*WORK TO COMPLETE*.
Reply only with how many lines below contain "turquoise".

*RAW DATA*.
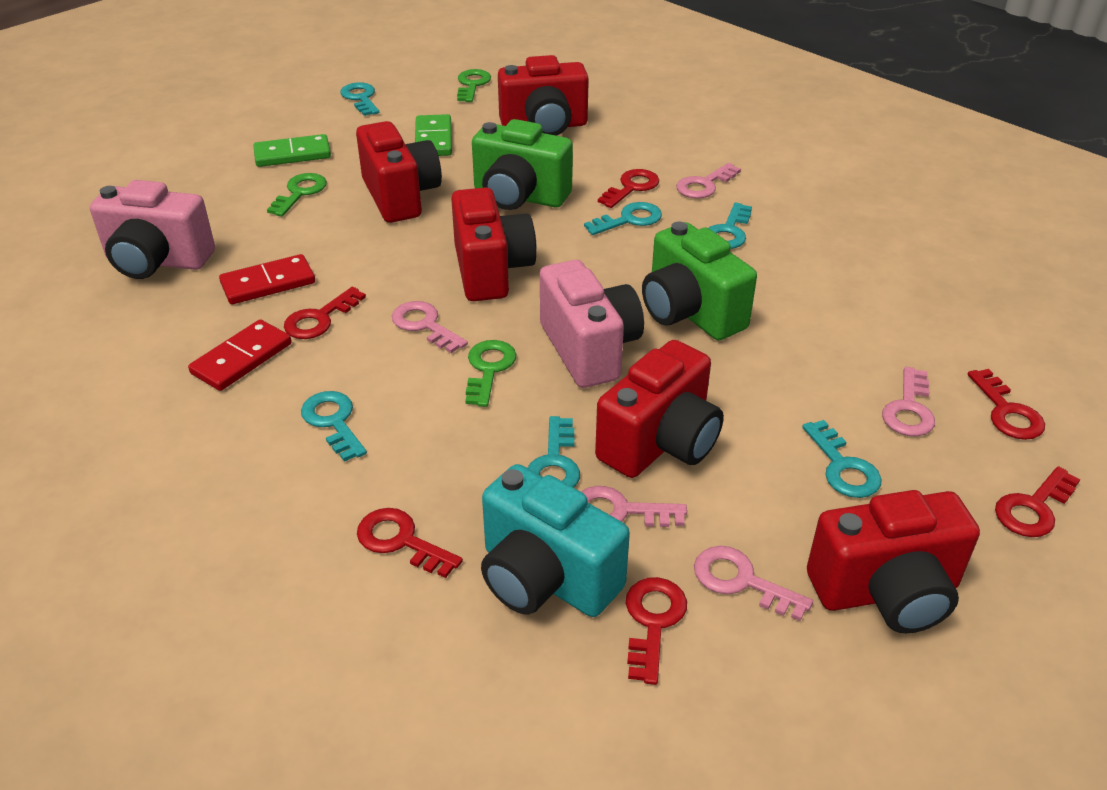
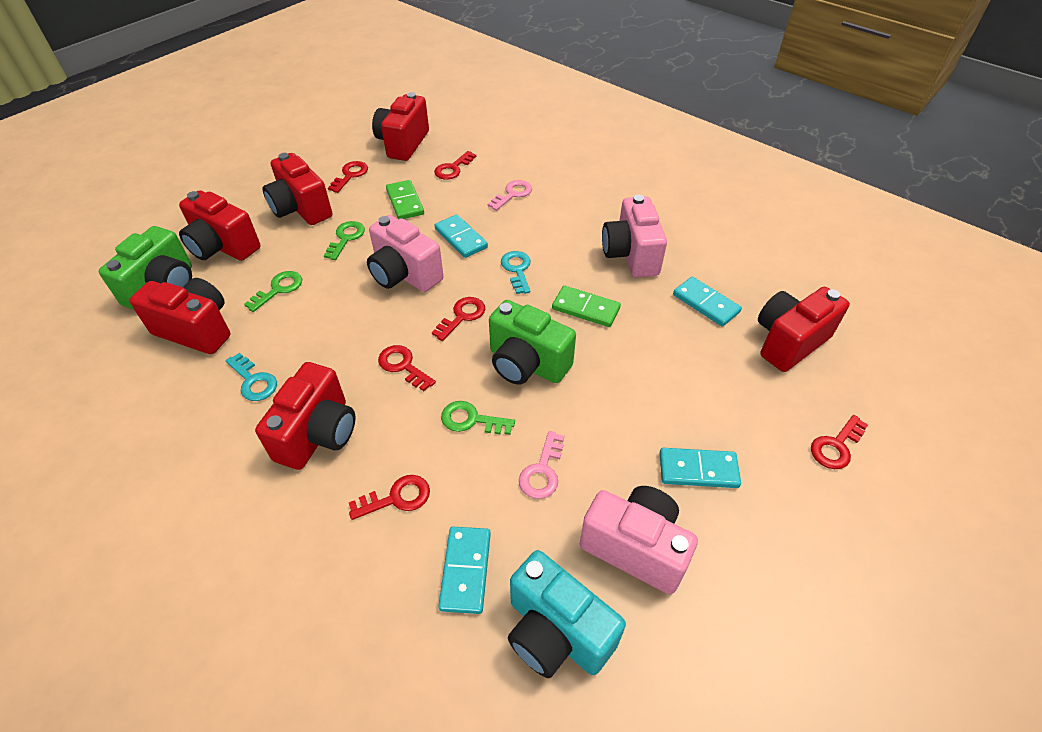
pink camera: 2 -> 3
pink key: 5 -> 2
red camera: 5 -> 6
red domino: 2 -> 0
turquoise domino: 0 -> 4
turquoise key: 6 -> 2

*PROBLEM SOLUTION*.
2